Problem requirements » Your answer should be the lines below from the one holding "(281, 382) = (195, 137): brown" through the one holding "(490, 597) = (404, 412): purple", copied exactly and with nothing else.
----
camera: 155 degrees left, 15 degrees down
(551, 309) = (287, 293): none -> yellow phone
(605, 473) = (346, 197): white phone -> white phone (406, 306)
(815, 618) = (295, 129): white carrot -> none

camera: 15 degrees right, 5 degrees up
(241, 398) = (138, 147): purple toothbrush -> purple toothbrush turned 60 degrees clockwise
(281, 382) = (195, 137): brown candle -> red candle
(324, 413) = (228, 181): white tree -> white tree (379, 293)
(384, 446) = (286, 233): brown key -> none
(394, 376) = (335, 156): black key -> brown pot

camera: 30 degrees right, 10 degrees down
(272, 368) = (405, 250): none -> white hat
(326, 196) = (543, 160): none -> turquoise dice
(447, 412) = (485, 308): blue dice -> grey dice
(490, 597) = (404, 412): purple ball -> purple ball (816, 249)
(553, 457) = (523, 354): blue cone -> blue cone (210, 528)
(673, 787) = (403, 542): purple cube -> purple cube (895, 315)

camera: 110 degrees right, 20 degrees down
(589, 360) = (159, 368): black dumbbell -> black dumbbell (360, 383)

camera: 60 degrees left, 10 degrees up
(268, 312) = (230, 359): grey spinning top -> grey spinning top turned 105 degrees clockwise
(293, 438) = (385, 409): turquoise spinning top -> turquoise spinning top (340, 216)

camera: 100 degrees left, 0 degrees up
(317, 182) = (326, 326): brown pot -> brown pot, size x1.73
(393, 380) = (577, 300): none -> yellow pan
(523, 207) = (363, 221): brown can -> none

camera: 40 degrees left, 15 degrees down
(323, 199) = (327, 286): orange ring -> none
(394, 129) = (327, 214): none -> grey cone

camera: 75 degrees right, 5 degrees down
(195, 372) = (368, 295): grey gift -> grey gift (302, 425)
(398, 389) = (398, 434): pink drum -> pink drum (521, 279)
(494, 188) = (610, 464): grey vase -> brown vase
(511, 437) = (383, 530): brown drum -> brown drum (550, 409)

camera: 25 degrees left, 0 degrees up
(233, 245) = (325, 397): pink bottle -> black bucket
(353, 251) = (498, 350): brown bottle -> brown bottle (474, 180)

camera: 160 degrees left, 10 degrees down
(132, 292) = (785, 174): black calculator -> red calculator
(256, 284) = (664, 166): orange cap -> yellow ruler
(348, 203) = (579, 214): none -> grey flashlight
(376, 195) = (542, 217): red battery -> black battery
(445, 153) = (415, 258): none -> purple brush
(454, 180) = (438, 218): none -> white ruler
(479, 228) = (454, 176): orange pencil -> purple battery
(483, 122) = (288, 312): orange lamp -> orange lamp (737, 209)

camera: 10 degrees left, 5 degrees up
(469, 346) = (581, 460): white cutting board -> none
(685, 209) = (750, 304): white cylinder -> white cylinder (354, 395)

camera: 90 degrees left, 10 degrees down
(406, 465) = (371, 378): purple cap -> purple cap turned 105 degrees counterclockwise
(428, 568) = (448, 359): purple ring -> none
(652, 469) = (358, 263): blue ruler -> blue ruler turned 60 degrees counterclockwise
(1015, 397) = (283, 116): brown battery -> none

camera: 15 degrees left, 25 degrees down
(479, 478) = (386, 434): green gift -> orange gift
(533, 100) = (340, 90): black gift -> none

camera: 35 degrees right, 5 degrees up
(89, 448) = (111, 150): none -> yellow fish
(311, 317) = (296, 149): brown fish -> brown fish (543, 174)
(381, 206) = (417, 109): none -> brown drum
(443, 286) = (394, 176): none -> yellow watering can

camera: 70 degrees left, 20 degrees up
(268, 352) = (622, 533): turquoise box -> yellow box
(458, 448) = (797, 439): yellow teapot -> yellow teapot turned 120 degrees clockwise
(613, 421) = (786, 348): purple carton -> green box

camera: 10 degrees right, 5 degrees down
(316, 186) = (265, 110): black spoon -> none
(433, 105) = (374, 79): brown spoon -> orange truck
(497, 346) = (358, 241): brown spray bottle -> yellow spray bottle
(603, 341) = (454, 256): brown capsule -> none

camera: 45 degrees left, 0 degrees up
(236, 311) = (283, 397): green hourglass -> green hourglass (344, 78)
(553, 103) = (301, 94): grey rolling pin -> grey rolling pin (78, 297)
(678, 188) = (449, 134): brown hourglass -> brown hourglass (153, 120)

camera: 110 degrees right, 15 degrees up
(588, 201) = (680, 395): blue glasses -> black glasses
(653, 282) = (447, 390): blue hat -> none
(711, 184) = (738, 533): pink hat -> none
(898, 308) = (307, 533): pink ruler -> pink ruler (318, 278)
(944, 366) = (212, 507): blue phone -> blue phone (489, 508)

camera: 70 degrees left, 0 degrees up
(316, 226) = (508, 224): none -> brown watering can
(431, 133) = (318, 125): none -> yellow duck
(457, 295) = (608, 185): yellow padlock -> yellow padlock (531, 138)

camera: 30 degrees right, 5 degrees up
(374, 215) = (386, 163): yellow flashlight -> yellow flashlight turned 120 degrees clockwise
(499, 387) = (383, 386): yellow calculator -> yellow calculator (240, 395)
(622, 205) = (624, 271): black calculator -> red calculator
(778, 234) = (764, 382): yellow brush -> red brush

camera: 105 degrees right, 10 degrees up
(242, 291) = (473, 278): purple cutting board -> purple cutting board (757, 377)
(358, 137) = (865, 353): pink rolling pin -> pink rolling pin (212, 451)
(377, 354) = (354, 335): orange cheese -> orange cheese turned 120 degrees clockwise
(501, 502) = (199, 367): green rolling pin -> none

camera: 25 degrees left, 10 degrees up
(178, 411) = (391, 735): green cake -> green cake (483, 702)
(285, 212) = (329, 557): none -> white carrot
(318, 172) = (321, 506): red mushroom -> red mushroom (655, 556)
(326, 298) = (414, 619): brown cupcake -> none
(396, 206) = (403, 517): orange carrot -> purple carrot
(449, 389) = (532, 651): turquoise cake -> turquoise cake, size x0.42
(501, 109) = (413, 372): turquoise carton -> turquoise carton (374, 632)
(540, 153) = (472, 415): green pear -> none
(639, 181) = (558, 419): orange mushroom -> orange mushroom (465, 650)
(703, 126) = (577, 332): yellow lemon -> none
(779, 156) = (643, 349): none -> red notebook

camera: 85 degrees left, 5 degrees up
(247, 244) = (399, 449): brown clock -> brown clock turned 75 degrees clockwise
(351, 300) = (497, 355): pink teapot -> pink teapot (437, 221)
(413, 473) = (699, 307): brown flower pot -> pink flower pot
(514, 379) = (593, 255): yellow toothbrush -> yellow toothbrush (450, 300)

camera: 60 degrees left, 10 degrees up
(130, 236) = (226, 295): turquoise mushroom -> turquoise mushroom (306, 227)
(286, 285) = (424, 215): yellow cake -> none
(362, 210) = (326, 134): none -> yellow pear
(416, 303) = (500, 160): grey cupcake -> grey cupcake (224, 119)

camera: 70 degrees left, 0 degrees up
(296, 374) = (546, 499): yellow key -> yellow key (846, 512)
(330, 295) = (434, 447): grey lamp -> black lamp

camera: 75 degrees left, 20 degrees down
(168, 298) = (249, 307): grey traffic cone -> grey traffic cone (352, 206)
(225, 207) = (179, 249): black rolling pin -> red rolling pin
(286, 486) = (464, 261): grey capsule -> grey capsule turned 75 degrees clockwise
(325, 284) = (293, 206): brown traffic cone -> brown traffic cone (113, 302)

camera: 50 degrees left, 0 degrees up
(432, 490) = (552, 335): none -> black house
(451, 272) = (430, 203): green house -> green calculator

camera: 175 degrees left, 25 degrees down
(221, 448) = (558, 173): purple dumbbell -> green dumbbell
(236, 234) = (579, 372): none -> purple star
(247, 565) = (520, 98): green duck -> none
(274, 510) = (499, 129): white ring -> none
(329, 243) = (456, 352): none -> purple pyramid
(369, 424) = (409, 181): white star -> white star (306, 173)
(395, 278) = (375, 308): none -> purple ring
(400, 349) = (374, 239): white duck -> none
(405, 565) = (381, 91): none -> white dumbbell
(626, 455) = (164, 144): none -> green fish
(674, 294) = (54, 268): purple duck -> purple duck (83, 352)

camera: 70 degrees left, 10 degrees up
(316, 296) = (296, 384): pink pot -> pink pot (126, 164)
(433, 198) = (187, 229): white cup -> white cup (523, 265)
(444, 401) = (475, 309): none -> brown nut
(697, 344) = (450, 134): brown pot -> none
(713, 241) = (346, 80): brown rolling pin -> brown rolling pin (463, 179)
----
Reply »
(281, 382) = (195, 137): brown candle -> red candle
(324, 413) = (228, 181): white tree -> white tree (379, 293)
(384, 446) = (286, 233): brown key -> none
(394, 376) = (335, 156): black key -> brown pot

camera: 30 degrees right, 10 degrees down
(272, 368) = (405, 250): none -> white hat
(326, 196) = (543, 160): none -> turquoise dice
(447, 412) = (485, 308): blue dice -> grey dice
(490, 597) = (404, 412): purple ball -> purple ball (816, 249)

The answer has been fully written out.